Exercise data:
-- Opening Marker --

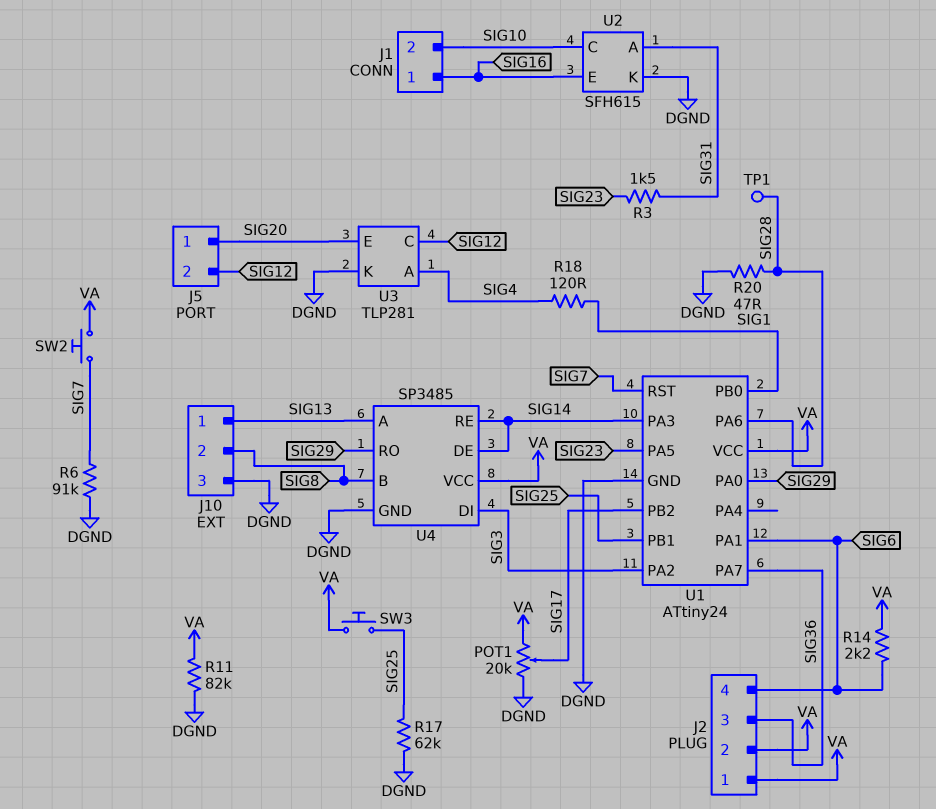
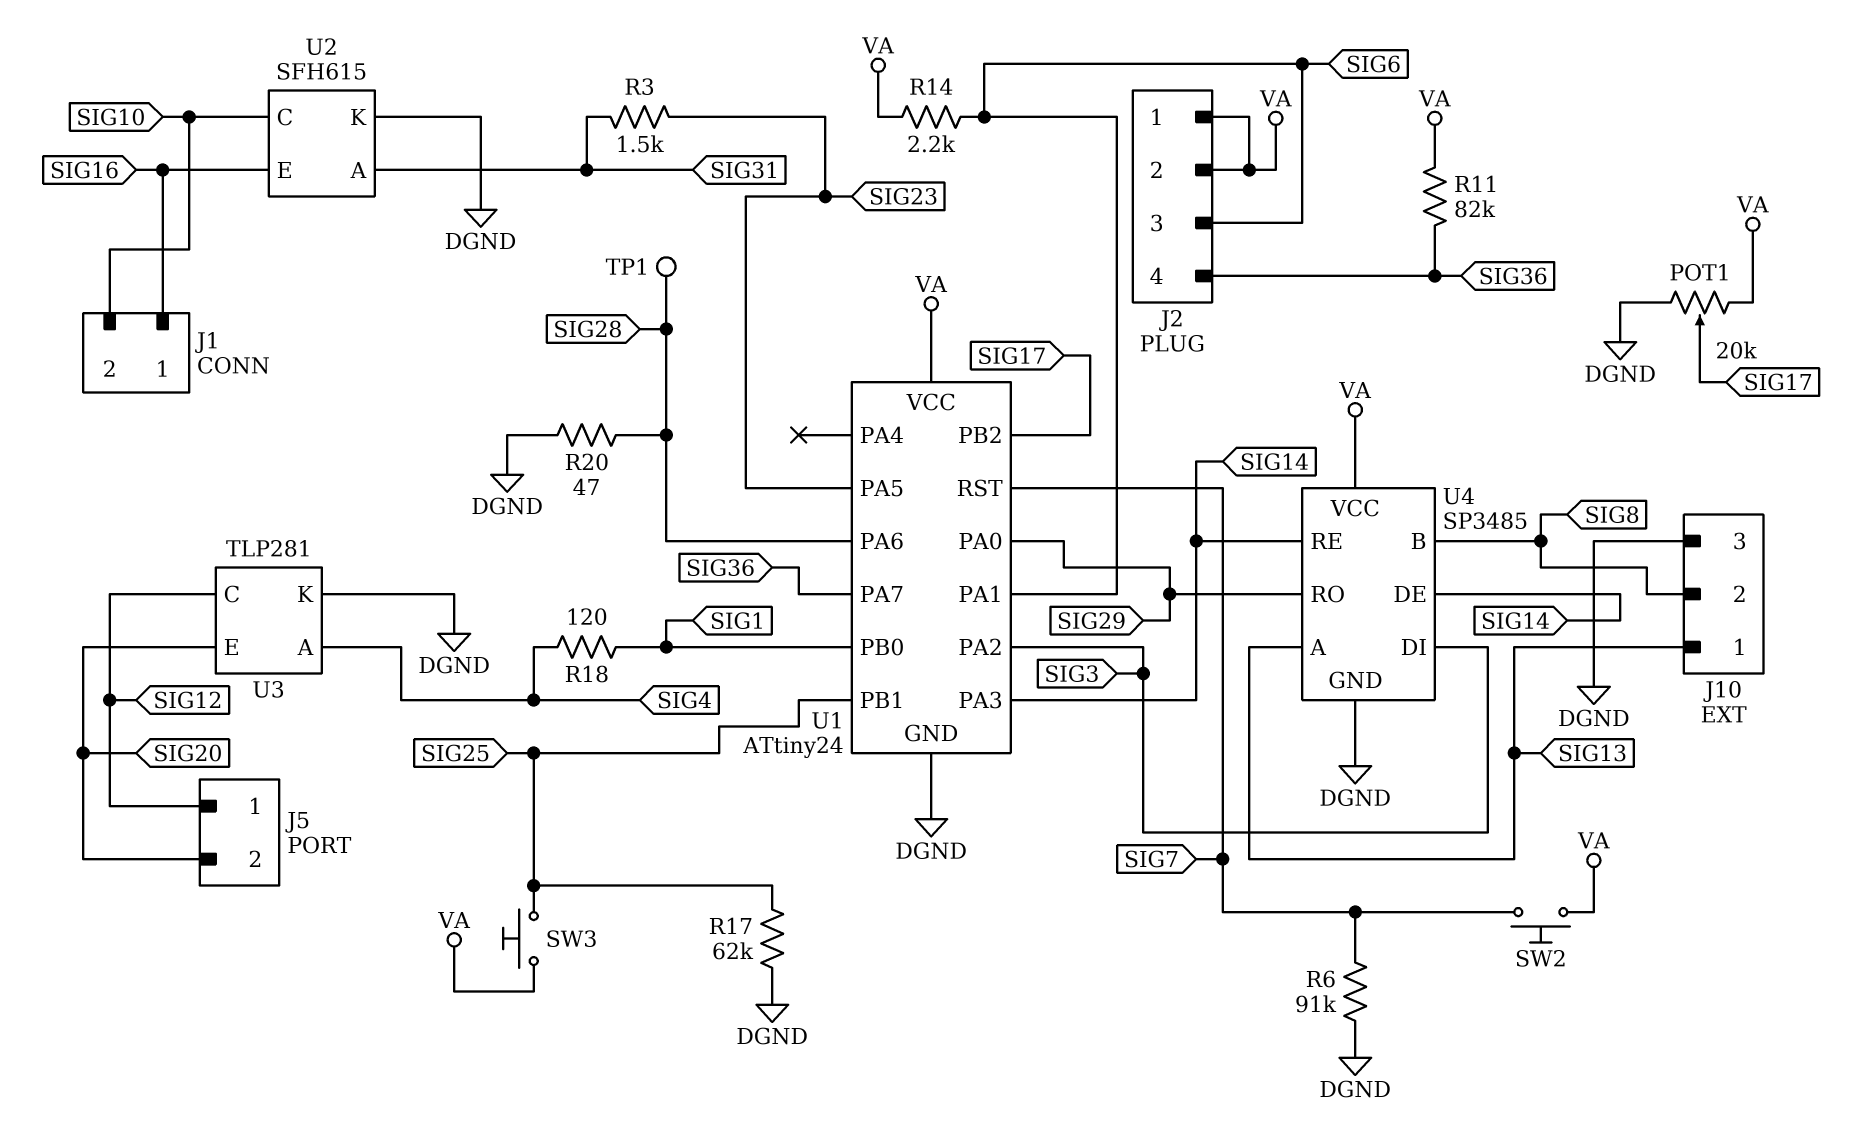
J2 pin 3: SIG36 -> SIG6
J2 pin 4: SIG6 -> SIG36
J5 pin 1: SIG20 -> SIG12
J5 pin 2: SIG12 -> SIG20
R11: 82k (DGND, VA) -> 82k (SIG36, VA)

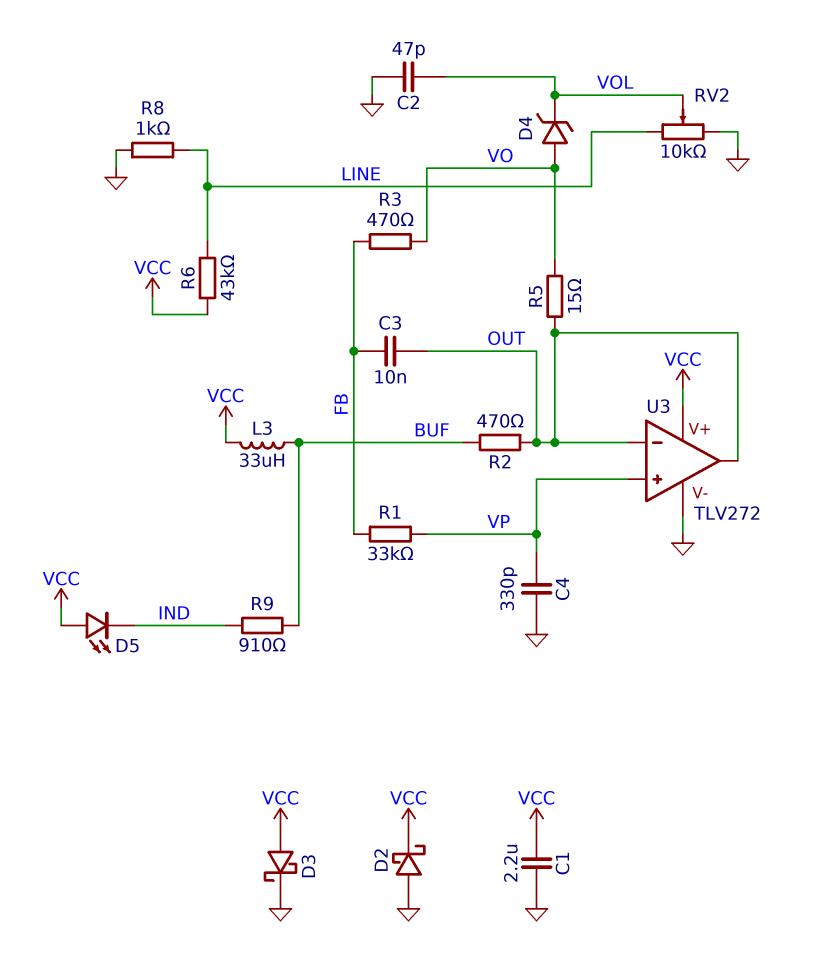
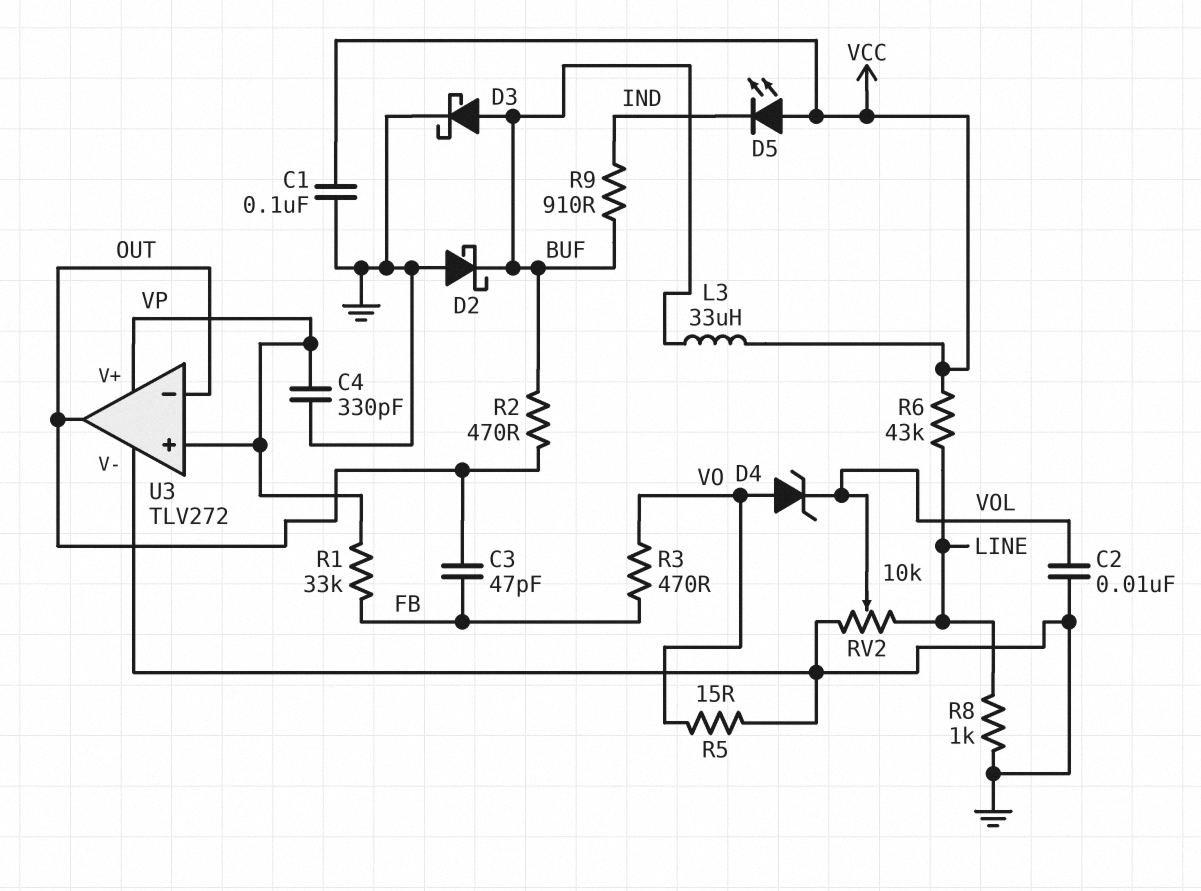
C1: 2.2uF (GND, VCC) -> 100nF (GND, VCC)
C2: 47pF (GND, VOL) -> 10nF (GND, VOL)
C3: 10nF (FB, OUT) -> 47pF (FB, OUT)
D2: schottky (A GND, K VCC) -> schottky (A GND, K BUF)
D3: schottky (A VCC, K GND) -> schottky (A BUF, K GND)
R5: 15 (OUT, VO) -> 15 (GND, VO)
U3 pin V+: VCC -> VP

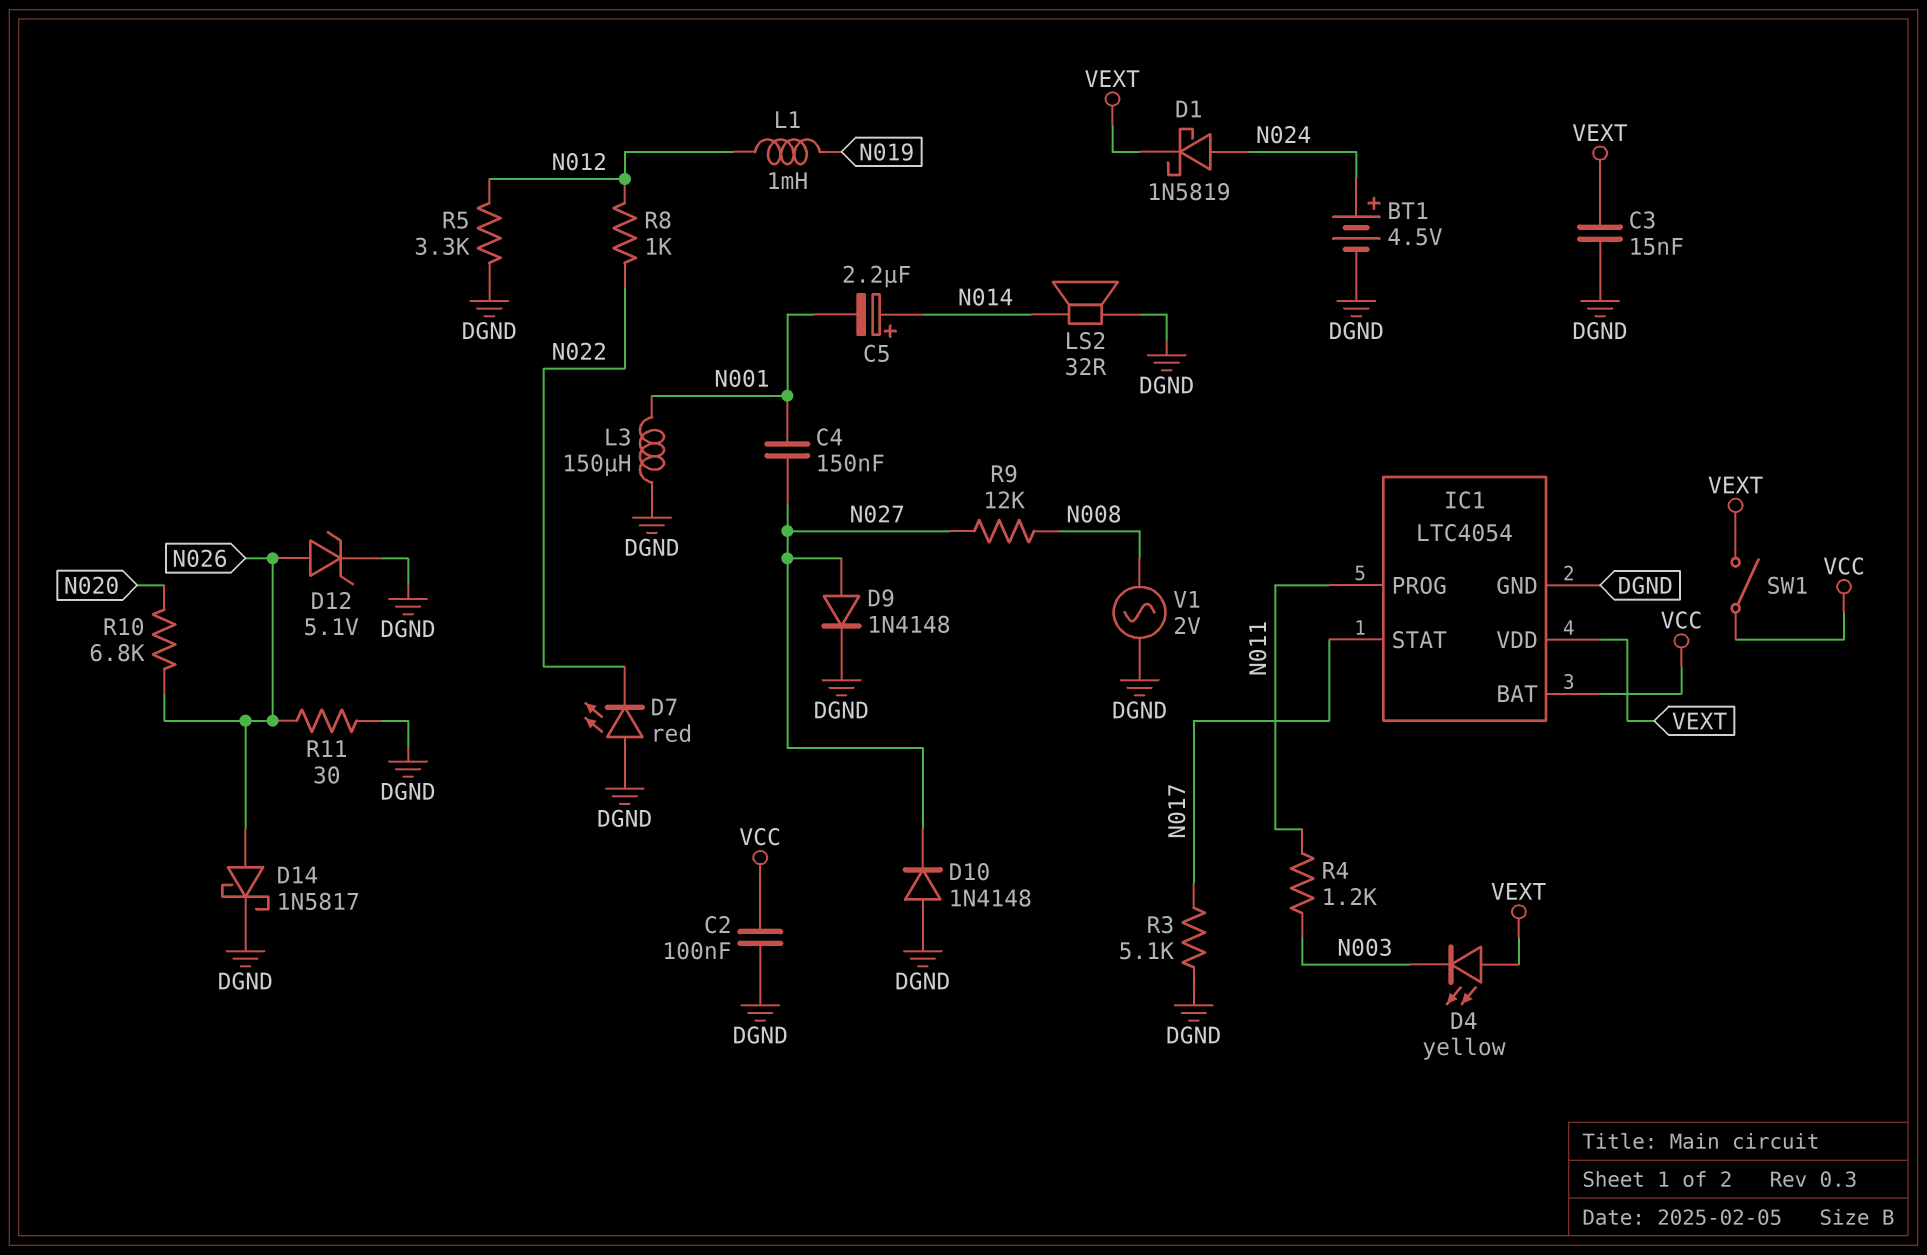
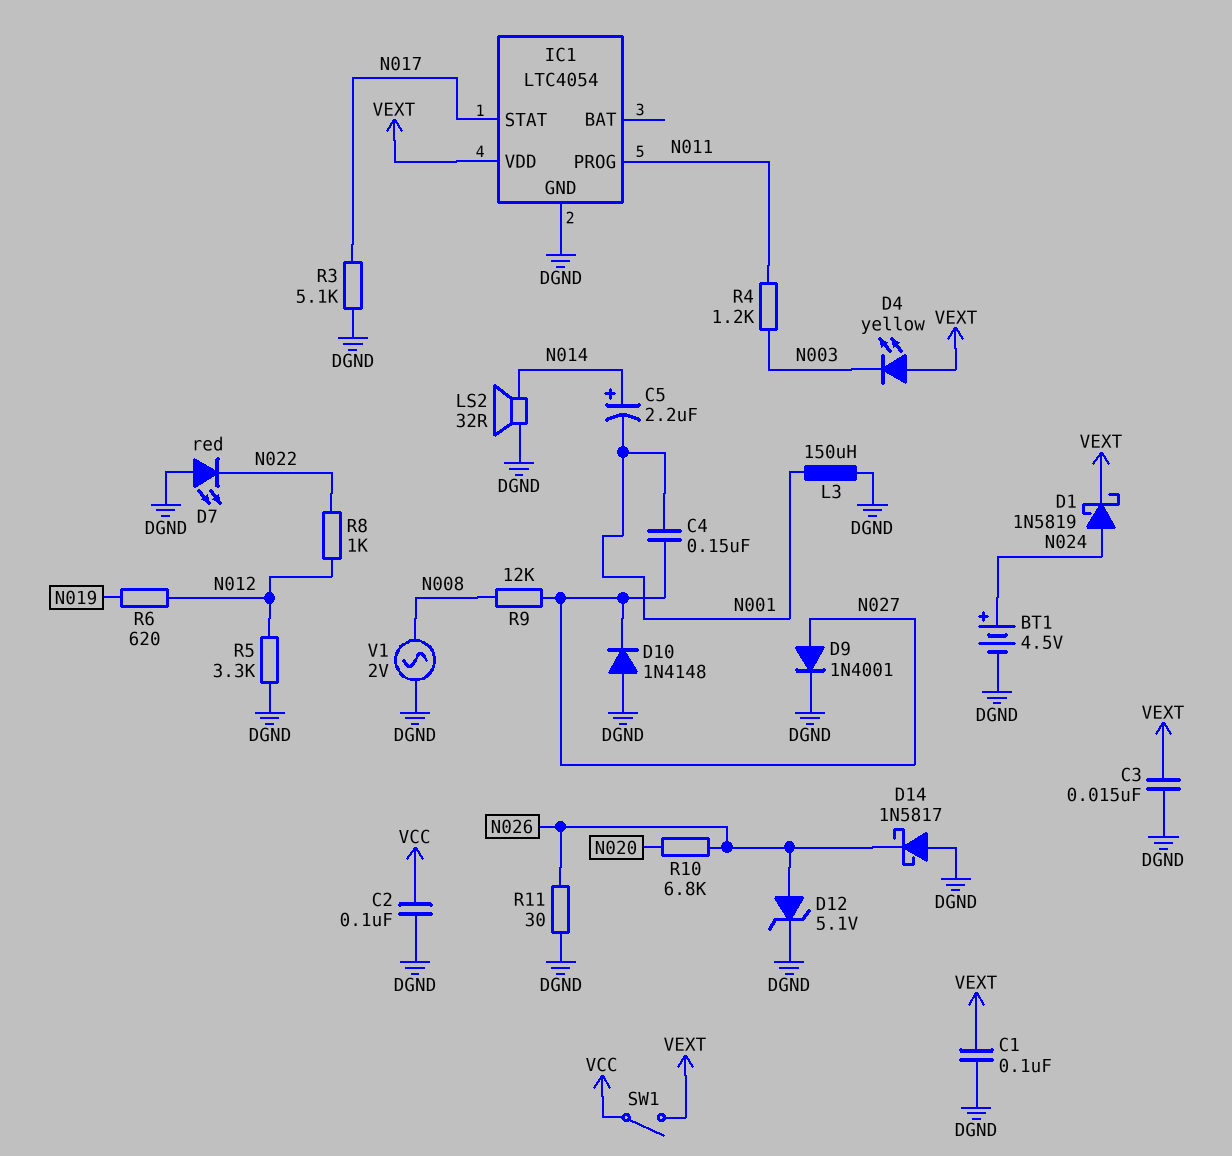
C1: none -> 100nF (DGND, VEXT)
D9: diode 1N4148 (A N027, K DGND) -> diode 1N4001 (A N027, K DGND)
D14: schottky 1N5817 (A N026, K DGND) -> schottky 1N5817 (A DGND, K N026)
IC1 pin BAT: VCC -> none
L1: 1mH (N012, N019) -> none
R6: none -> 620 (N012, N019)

-- Closing Marker --

In the copy, include exactly the lines from the one with "C3: 10nF (FB, OUT) -> 47pF (FB, OUT)" through the final line of the data, both ends included, and no pictures.

Reply:
C3: 10nF (FB, OUT) -> 47pF (FB, OUT)
D2: schottky (A GND, K VCC) -> schottky (A GND, K BUF)
D3: schottky (A VCC, K GND) -> schottky (A BUF, K GND)
R5: 15 (OUT, VO) -> 15 (GND, VO)
U3 pin V+: VCC -> VP

C1: none -> 100nF (DGND, VEXT)
D9: diode 1N4148 (A N027, K DGND) -> diode 1N4001 (A N027, K DGND)
D14: schottky 1N5817 (A N026, K DGND) -> schottky 1N5817 (A DGND, K N026)
IC1 pin BAT: VCC -> none
L1: 1mH (N012, N019) -> none
R6: none -> 620 (N012, N019)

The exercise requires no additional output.